___ Information given ___
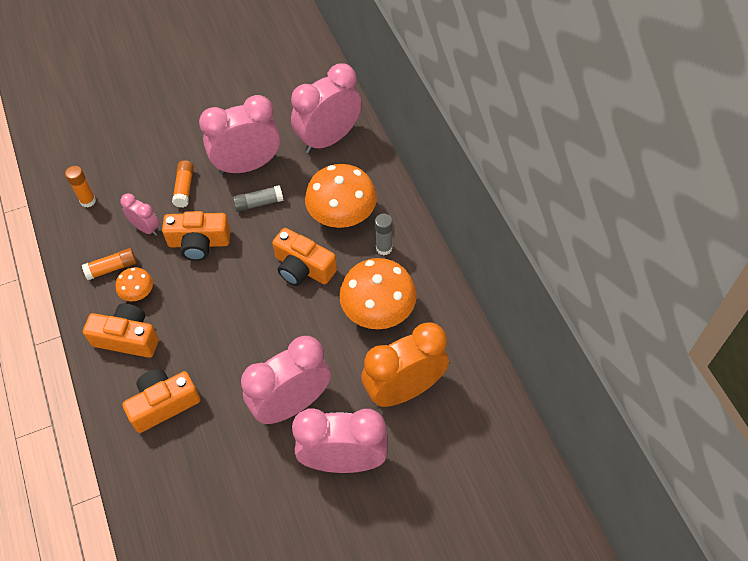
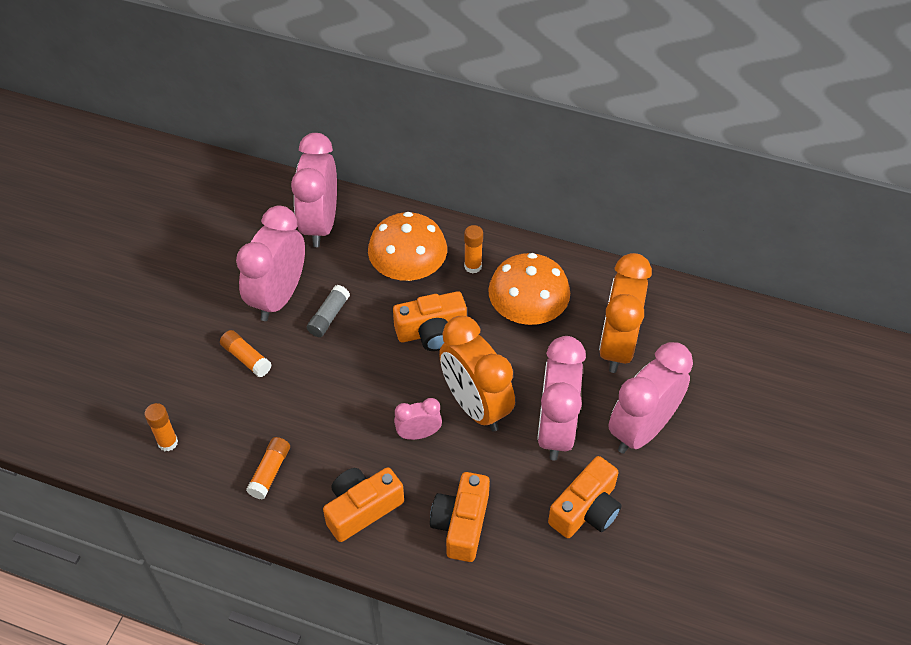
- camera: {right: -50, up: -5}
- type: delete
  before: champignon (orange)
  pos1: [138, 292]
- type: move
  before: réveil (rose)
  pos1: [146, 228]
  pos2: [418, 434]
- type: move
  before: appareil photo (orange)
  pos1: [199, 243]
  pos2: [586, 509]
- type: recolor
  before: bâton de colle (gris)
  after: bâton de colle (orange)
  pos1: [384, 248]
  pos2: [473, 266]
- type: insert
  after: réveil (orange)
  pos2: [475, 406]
___
## Exercise description
Each record should be given again exactly, with no picture carried over.

## Task output
- camera: {right: -50, up: -5}
- type: delete
  before: champignon (orange)
  pos1: [138, 292]
- type: move
  before: réveil (rose)
  pos1: [146, 228]
  pos2: [418, 434]
- type: move
  before: appareil photo (orange)
  pos1: [199, 243]
  pos2: [586, 509]
- type: recolor
  before: bâton de colle (gris)
  after: bâton de colle (orange)
  pos1: [384, 248]
  pos2: [473, 266]
- type: insert
  after: réveil (orange)
  pos2: [475, 406]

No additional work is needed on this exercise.